* **What is needed**
Would you retype the whole listing verbatim, keeping pictures out of it?

* **Recorded data**
****
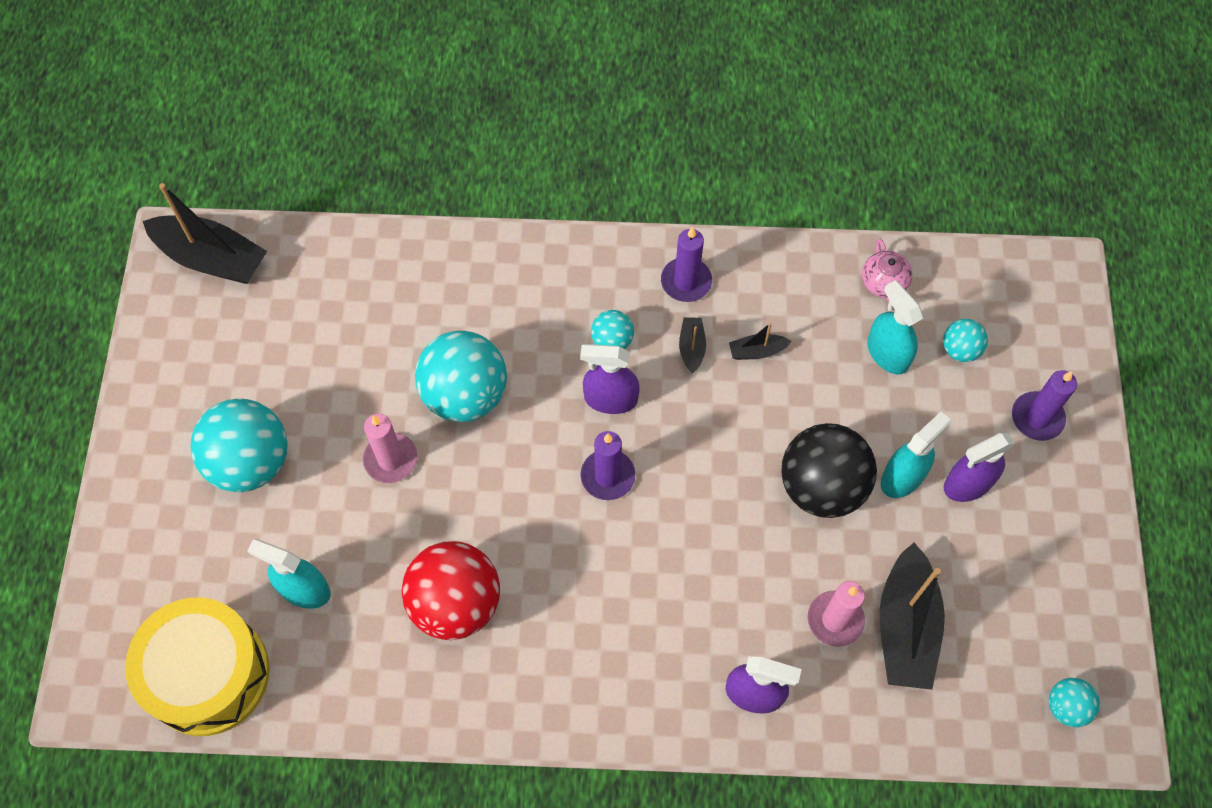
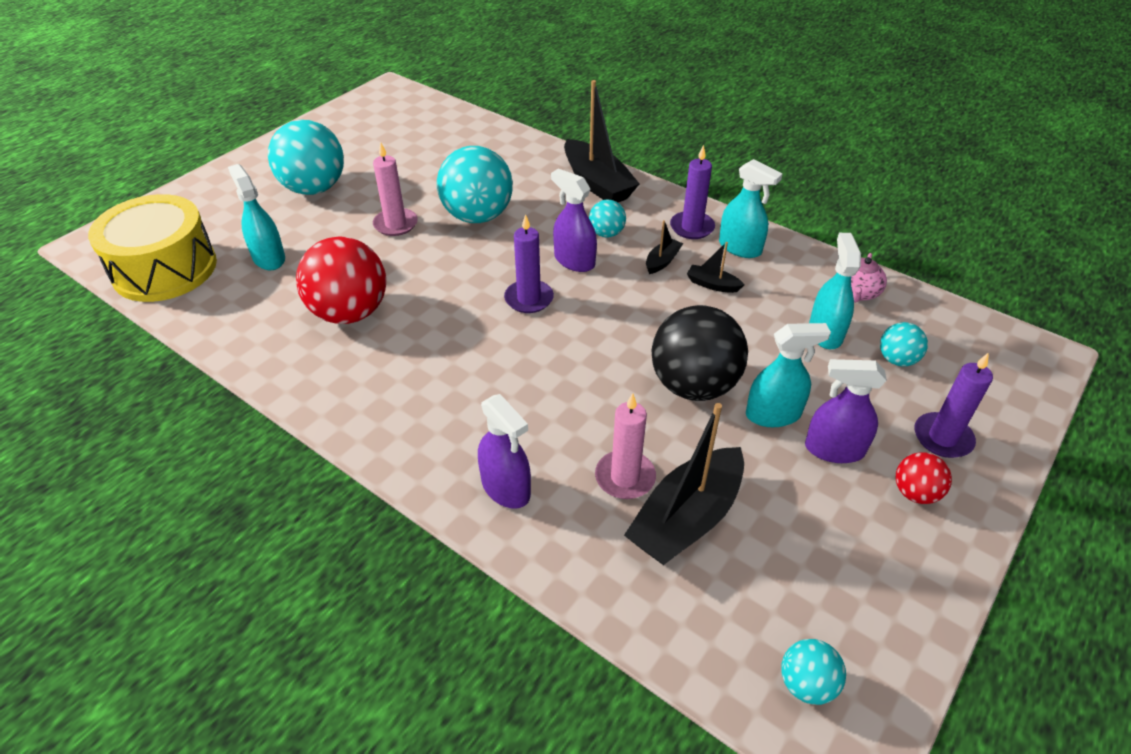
camera: 35 degrees right, 20 degrees down
(212, 259) = (401, 102): black boat -> black boat (597, 183)
(748, 284) = (740, 248): none -> turquoise spray bottle
(1046, 489) = (915, 493): none -> red ball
****
* **Your solution**
camera: 35 degrees right, 20 degrees down
(212, 259) = (401, 102): black boat -> black boat (597, 183)
(748, 284) = (740, 248): none -> turquoise spray bottle
(1046, 489) = (915, 493): none -> red ball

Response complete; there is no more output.